Would you please give the entries again word for word, with no images in your copy?

Object correspondence data
========================

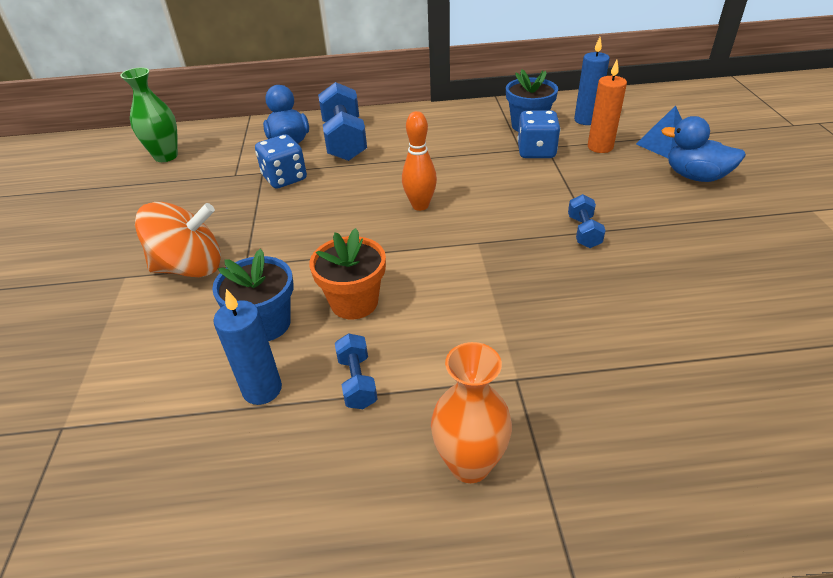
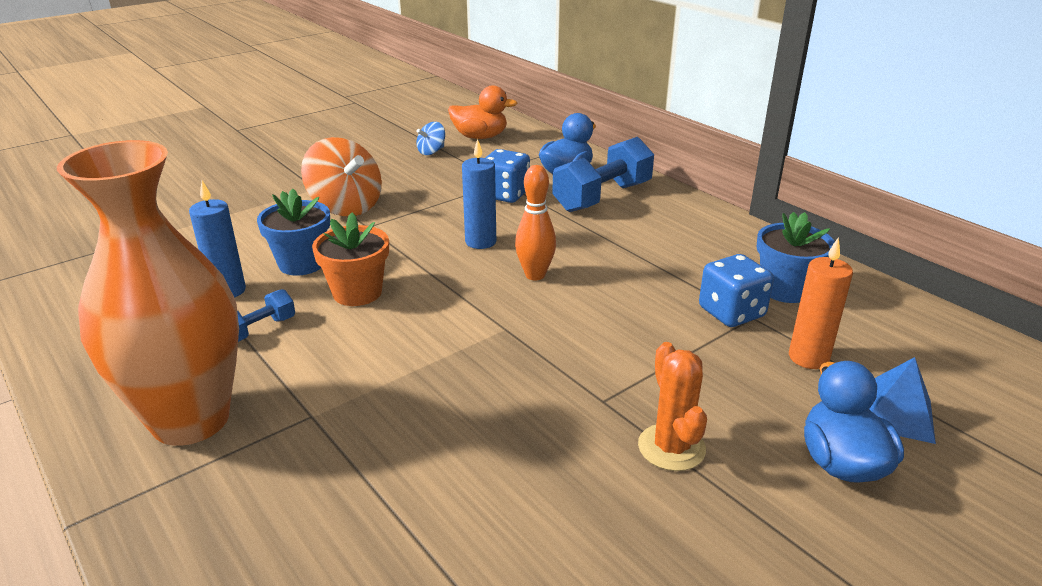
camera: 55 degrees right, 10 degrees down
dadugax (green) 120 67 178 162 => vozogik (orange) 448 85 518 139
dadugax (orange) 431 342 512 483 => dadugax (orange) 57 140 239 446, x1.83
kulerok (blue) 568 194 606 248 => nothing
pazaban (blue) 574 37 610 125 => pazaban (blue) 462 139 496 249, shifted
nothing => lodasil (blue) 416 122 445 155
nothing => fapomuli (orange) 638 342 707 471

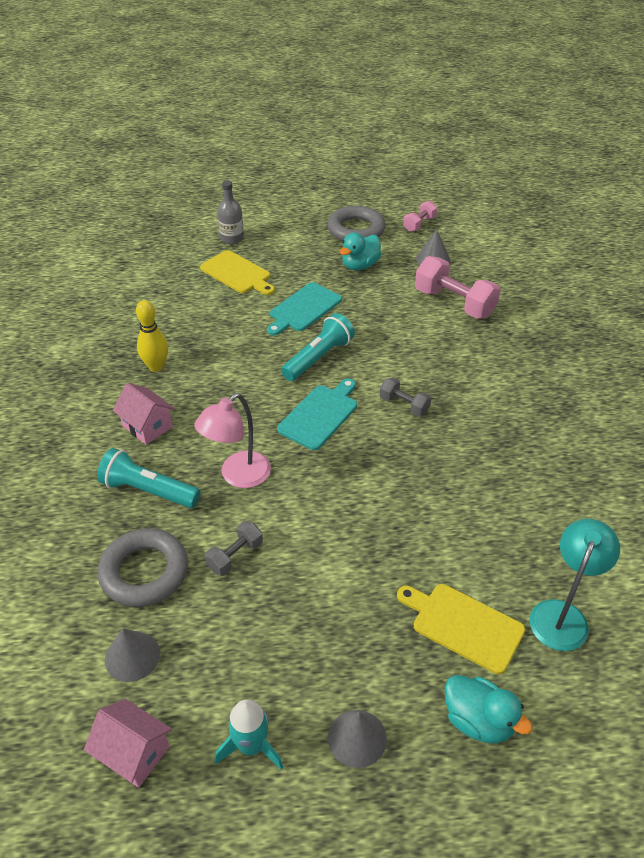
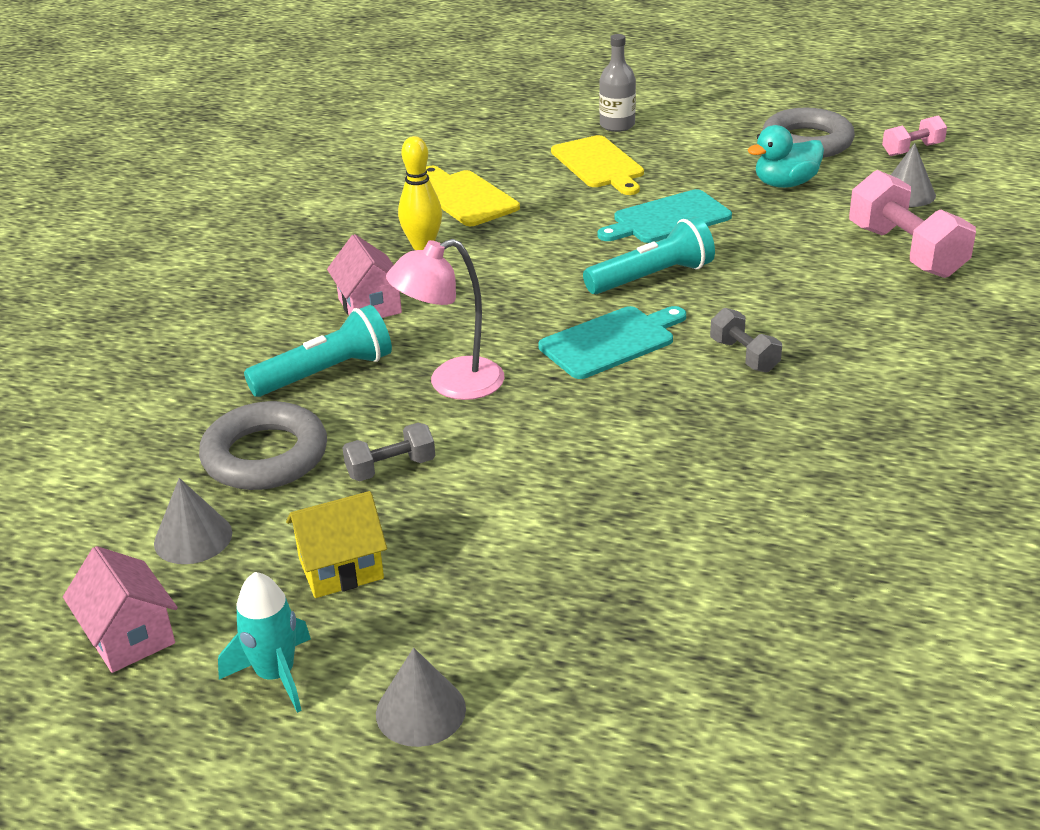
camera: 25 degrees right, 10 degrees down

========================

### Solution to this exercise
camera: 55 degrees right, 10 degrees down
dadugax (green) 120 67 178 162 => vozogik (orange) 448 85 518 139
dadugax (orange) 431 342 512 483 => dadugax (orange) 57 140 239 446, x1.83
kulerok (blue) 568 194 606 248 => nothing
pazaban (blue) 574 37 610 125 => pazaban (blue) 462 139 496 249, shifted
nothing => lodasil (blue) 416 122 445 155
nothing => fapomuli (orange) 638 342 707 471

camera: 25 degrees right, 10 degrees down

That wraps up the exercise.